=== Written problem ===
Count the lines in the records below that contain the string "kern", treating uppercase and lowercase as different. Reply with the number alone.

Stored data:
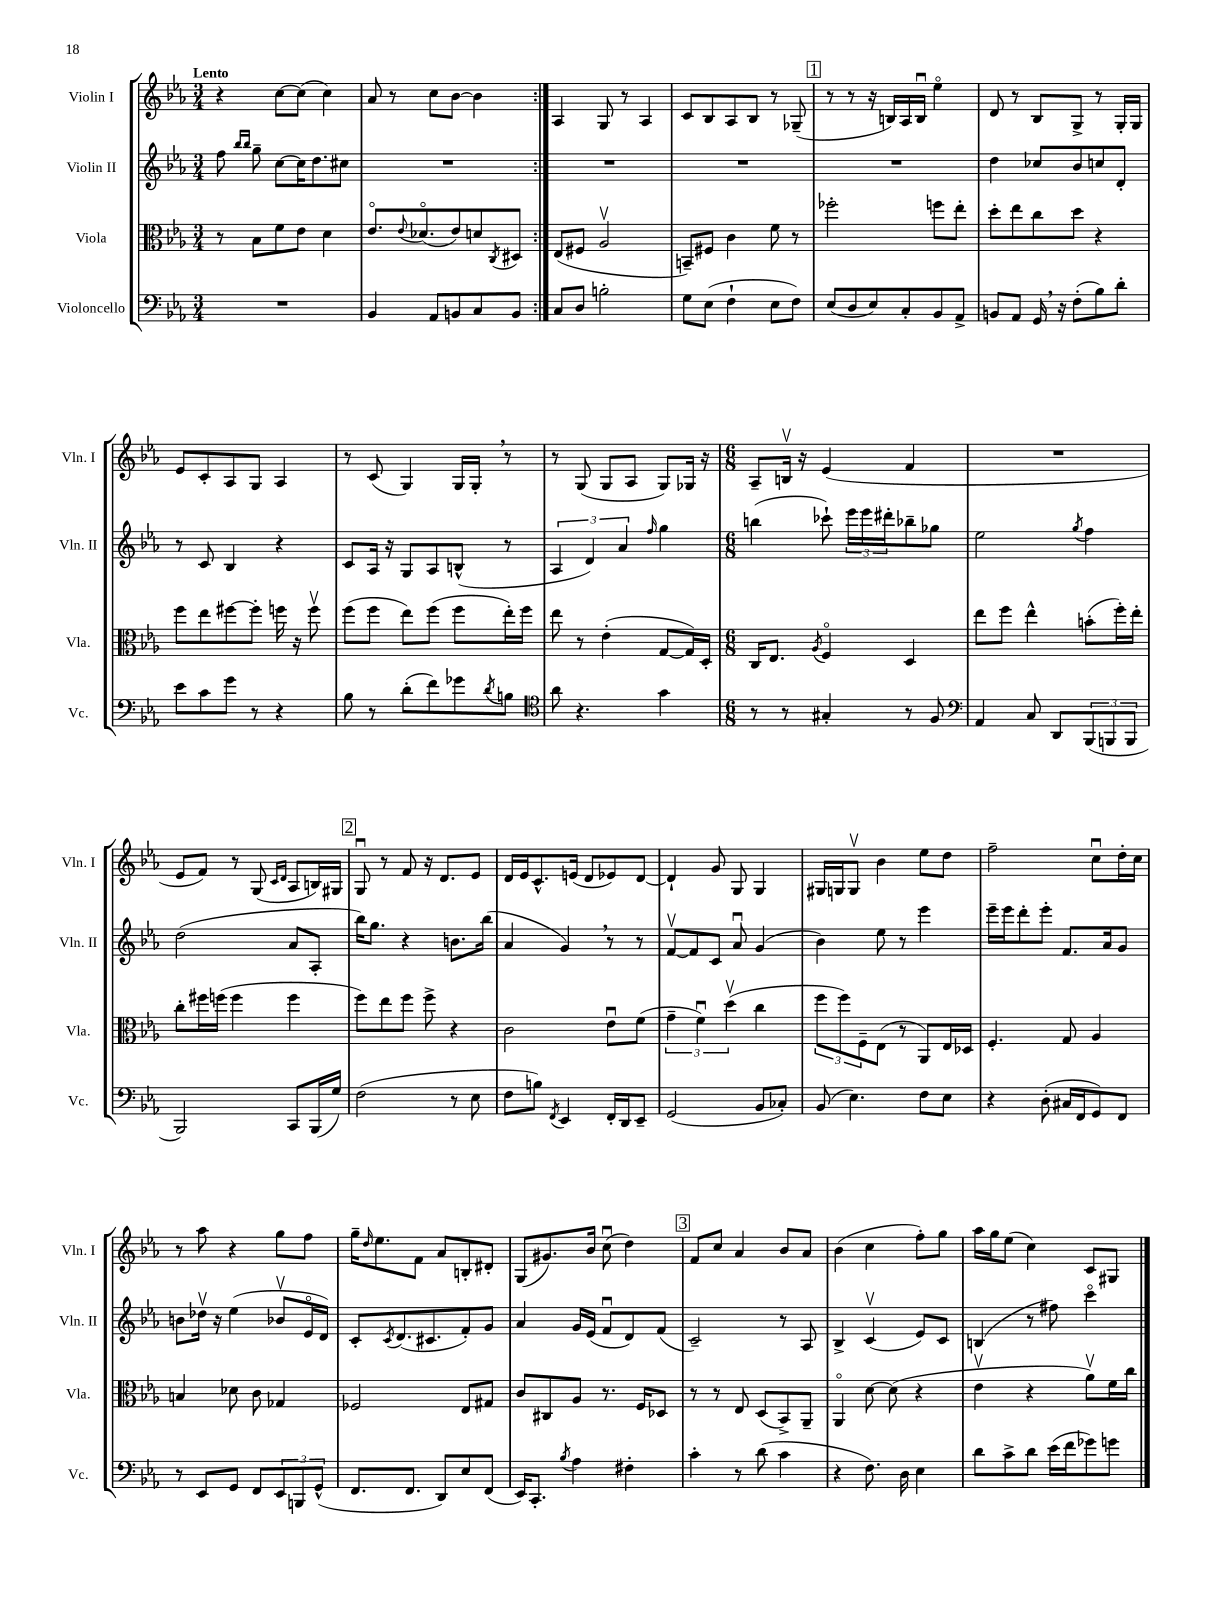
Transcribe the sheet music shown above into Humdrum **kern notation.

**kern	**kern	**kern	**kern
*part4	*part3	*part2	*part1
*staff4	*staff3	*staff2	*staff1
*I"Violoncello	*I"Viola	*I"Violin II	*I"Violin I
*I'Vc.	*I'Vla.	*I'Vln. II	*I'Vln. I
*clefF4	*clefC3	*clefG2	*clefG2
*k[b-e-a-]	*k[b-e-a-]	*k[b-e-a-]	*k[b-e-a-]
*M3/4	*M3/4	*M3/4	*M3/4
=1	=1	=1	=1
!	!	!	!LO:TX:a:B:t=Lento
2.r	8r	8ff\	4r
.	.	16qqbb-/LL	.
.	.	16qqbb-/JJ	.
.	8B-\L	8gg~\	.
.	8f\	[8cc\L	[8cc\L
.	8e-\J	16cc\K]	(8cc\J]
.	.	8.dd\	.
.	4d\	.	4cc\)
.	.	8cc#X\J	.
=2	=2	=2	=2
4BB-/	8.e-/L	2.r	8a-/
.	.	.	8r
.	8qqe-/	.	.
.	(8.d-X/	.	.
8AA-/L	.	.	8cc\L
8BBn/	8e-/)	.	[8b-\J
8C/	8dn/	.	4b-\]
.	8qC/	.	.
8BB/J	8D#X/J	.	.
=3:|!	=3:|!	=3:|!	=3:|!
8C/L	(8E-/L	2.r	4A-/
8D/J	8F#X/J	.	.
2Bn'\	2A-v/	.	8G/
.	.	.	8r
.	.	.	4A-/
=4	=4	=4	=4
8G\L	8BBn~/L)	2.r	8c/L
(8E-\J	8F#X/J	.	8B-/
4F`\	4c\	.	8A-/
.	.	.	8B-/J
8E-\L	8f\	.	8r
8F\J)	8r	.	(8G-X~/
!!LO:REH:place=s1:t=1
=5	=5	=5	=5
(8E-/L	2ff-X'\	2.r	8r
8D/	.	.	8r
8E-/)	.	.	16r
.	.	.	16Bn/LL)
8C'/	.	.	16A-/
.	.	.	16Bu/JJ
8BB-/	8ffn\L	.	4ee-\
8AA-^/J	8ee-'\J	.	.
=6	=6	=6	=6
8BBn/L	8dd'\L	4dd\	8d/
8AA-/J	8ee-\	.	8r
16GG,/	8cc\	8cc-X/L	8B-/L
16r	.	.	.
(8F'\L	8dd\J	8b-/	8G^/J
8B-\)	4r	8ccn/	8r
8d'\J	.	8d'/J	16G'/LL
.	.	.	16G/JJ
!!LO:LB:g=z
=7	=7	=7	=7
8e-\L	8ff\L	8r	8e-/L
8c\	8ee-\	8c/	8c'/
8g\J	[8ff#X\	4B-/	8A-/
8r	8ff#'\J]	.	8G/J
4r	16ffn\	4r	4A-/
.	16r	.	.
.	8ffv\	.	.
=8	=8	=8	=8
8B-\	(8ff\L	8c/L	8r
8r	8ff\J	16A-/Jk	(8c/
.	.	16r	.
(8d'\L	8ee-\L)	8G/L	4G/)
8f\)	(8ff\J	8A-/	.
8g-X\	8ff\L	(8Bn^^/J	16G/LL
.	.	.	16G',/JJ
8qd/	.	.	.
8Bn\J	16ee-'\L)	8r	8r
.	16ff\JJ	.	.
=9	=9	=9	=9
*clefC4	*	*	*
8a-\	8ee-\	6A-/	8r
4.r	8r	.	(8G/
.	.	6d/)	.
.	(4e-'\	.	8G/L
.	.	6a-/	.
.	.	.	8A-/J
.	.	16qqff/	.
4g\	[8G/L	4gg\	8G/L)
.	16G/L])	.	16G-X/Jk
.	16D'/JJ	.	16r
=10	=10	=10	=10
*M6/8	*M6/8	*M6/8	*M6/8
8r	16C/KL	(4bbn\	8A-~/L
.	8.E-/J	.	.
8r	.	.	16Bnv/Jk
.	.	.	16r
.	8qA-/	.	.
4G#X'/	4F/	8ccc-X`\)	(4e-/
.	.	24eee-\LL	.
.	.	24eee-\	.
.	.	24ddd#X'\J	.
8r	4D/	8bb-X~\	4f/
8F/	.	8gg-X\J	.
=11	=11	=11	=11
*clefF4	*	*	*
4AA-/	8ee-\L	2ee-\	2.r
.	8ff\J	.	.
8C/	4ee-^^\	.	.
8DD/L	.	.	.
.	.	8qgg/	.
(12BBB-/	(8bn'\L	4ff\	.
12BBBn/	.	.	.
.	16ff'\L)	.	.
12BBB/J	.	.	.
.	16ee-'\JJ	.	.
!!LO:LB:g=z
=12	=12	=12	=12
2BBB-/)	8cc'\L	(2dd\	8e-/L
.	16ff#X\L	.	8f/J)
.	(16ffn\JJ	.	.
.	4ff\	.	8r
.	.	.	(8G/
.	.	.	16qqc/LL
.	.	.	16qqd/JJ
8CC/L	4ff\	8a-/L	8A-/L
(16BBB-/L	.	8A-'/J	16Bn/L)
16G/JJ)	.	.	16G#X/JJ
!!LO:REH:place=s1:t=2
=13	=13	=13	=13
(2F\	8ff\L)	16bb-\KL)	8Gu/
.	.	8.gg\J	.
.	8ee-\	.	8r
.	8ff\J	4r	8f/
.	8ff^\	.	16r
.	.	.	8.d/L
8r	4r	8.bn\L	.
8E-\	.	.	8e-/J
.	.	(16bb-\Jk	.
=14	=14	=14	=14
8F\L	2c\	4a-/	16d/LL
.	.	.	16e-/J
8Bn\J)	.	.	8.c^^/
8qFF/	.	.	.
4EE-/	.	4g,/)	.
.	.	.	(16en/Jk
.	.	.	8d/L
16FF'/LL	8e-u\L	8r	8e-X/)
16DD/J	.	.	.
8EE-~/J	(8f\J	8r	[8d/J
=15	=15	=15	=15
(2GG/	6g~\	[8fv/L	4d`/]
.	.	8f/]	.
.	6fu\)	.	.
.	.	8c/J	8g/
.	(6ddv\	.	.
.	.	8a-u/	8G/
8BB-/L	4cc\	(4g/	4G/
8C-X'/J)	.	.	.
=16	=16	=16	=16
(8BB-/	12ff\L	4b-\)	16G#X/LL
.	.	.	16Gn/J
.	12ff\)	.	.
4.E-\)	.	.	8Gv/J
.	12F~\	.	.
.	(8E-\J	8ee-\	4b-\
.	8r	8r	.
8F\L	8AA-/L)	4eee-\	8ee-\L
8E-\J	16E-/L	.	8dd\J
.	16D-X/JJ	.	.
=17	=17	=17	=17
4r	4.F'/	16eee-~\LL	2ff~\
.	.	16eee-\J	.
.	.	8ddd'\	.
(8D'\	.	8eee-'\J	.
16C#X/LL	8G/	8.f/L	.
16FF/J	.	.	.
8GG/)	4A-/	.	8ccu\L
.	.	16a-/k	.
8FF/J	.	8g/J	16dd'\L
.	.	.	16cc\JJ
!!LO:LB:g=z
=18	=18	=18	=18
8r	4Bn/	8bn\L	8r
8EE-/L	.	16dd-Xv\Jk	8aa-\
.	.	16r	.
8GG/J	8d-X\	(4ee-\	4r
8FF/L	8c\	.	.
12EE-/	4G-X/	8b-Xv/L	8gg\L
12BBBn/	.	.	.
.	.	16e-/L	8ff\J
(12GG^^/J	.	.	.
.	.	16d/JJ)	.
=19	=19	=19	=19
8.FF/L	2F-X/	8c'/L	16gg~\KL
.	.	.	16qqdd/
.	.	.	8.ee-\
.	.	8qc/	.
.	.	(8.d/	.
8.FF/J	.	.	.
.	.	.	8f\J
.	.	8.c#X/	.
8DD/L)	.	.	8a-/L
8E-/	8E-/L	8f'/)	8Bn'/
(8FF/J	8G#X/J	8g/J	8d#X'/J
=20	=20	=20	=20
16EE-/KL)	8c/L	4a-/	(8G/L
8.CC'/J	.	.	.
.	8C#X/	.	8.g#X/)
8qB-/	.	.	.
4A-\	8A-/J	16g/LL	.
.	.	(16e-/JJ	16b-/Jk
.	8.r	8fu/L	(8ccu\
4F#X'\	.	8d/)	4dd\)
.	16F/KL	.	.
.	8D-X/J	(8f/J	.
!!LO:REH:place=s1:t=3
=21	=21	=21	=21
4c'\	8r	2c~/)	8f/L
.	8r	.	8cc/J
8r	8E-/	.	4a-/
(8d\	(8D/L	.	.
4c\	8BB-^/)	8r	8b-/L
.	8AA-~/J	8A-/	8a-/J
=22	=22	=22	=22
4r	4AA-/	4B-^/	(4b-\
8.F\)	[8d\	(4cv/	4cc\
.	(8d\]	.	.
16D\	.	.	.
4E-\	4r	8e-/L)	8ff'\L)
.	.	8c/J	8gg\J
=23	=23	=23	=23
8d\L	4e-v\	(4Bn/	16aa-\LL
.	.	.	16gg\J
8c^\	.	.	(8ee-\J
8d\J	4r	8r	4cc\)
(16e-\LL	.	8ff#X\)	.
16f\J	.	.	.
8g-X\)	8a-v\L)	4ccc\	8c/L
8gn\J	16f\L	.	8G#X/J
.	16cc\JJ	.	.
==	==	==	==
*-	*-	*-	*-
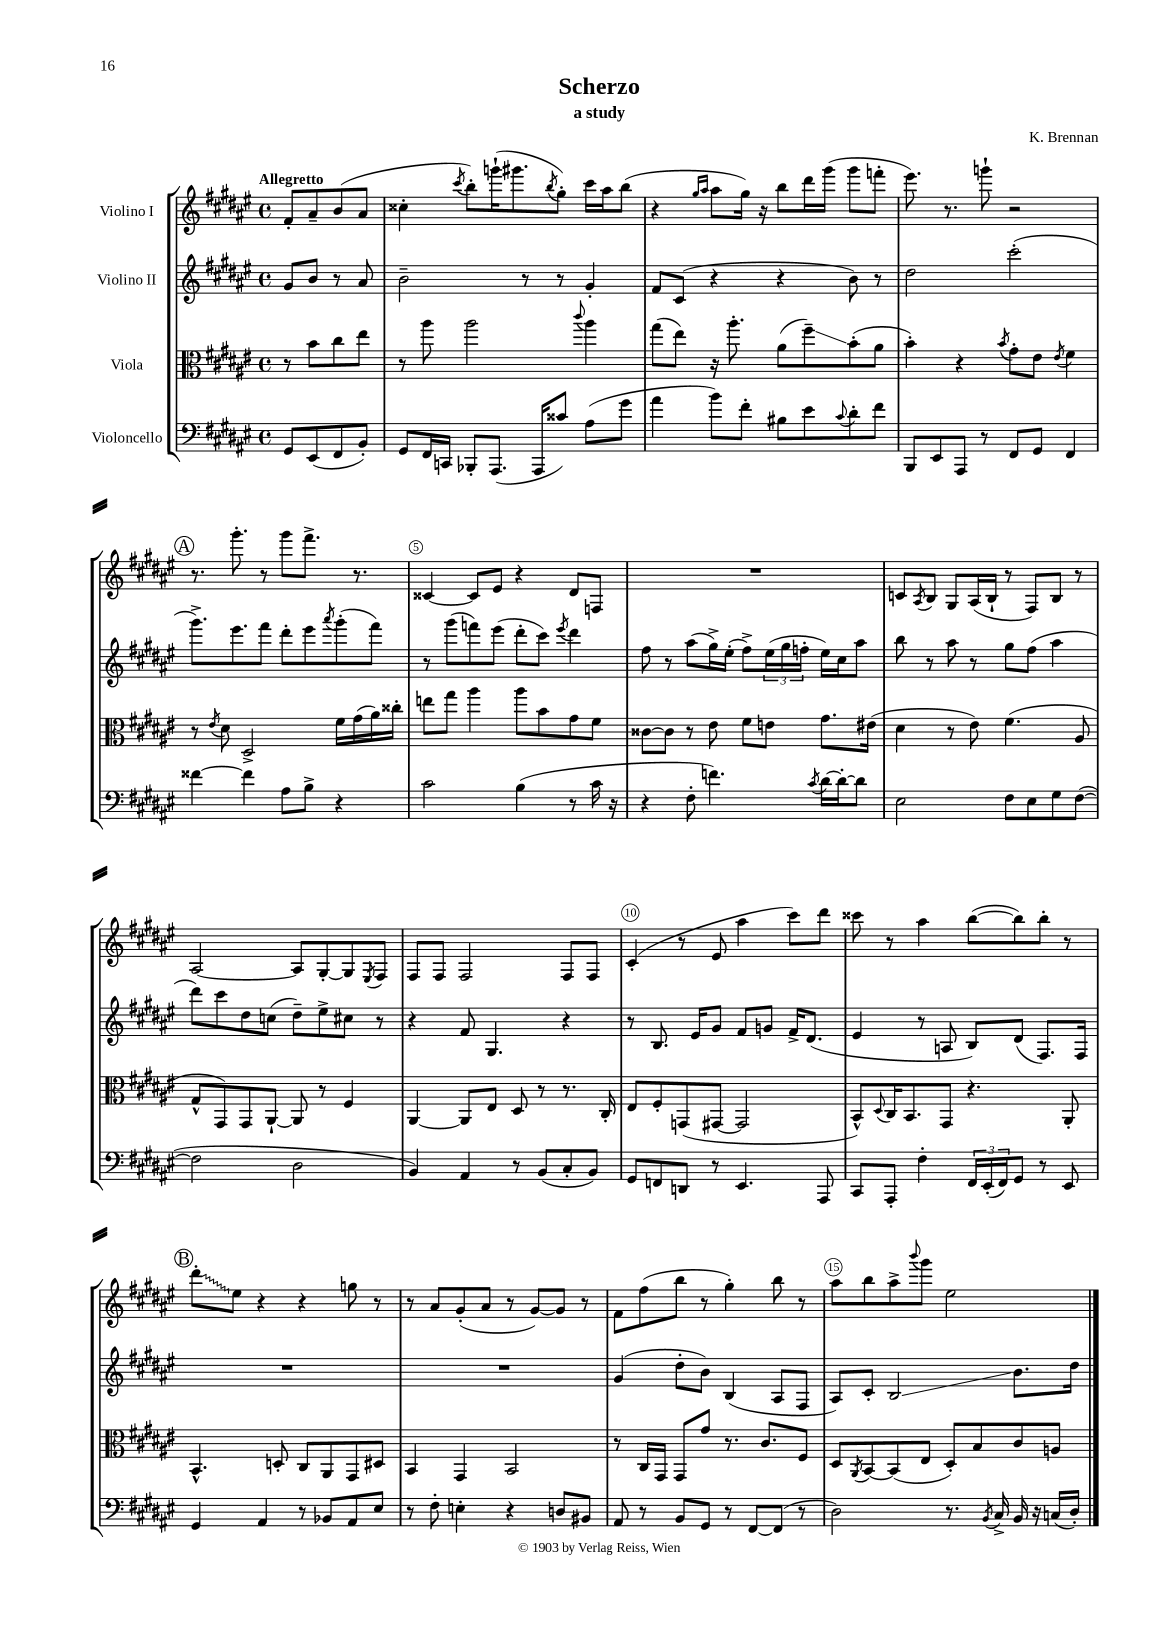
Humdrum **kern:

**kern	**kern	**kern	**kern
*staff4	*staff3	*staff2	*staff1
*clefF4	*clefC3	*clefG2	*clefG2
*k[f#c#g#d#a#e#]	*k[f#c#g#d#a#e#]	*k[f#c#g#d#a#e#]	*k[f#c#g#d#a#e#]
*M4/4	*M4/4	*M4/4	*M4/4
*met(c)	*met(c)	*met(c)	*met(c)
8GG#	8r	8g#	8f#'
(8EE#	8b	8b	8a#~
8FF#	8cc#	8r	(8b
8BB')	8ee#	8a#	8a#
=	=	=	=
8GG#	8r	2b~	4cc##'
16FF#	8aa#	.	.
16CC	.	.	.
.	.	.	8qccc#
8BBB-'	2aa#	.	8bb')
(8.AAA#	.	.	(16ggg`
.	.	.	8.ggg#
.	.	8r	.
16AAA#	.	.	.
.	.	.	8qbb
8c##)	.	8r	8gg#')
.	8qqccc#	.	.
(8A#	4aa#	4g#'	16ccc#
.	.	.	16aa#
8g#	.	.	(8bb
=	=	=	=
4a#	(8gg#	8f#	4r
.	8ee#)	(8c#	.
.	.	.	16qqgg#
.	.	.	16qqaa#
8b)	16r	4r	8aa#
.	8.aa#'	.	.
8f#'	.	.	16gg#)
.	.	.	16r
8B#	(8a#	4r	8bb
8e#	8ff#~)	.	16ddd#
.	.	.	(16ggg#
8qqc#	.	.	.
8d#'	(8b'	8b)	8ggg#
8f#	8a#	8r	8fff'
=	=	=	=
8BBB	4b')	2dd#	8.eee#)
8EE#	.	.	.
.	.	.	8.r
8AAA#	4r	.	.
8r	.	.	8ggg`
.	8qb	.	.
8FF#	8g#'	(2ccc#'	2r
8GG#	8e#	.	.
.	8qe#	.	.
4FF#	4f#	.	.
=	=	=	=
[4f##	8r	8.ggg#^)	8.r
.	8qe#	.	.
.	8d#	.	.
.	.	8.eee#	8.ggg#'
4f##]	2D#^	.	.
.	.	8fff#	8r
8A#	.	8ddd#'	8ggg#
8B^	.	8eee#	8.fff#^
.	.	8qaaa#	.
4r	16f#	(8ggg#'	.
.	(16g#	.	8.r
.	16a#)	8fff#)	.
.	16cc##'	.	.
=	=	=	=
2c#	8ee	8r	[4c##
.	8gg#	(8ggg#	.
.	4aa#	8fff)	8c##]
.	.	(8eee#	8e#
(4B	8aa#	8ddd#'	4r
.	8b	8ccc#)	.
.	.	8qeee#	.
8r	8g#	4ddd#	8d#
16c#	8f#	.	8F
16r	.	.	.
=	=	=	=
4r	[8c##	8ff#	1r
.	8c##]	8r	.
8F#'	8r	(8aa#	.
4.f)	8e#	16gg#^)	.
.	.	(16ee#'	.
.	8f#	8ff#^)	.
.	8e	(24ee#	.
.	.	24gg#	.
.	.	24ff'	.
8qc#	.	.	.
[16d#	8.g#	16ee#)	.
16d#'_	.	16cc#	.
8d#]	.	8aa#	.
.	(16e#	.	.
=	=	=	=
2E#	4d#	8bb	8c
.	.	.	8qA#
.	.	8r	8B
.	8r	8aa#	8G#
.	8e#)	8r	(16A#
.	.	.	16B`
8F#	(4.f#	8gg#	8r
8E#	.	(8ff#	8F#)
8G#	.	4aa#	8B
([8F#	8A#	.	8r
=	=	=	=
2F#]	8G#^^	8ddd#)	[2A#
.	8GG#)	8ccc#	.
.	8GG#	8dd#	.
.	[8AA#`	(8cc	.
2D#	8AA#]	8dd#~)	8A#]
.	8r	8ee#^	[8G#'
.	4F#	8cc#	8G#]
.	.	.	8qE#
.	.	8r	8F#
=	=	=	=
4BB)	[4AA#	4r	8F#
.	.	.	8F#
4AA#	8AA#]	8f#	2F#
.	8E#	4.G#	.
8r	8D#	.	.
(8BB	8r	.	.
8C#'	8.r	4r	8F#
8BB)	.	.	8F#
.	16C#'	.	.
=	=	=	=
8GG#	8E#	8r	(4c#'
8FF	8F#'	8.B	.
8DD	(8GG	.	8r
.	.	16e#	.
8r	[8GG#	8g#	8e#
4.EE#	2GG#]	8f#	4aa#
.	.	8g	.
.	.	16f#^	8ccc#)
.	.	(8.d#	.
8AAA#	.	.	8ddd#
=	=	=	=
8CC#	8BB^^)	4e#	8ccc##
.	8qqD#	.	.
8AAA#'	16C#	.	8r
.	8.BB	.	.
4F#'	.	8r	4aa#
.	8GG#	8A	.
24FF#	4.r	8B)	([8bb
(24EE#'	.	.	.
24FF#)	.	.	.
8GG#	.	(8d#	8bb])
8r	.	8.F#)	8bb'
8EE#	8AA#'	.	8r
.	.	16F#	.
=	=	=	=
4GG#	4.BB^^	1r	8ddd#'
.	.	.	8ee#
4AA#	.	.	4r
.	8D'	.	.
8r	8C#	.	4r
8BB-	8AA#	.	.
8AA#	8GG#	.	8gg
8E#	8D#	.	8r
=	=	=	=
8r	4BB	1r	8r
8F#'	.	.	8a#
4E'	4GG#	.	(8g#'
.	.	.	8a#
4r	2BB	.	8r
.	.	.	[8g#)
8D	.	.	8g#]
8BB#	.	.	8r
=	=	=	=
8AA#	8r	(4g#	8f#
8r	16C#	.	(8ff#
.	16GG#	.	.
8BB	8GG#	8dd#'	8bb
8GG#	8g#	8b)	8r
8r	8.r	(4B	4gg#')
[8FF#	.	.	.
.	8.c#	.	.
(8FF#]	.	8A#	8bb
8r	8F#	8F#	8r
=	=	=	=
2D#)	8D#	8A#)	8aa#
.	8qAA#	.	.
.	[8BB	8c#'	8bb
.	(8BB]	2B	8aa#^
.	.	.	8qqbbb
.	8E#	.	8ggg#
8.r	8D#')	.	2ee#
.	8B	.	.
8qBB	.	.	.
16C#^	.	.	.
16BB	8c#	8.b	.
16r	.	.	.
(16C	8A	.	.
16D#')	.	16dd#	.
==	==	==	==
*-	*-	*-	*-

=== Exercise solution ===
4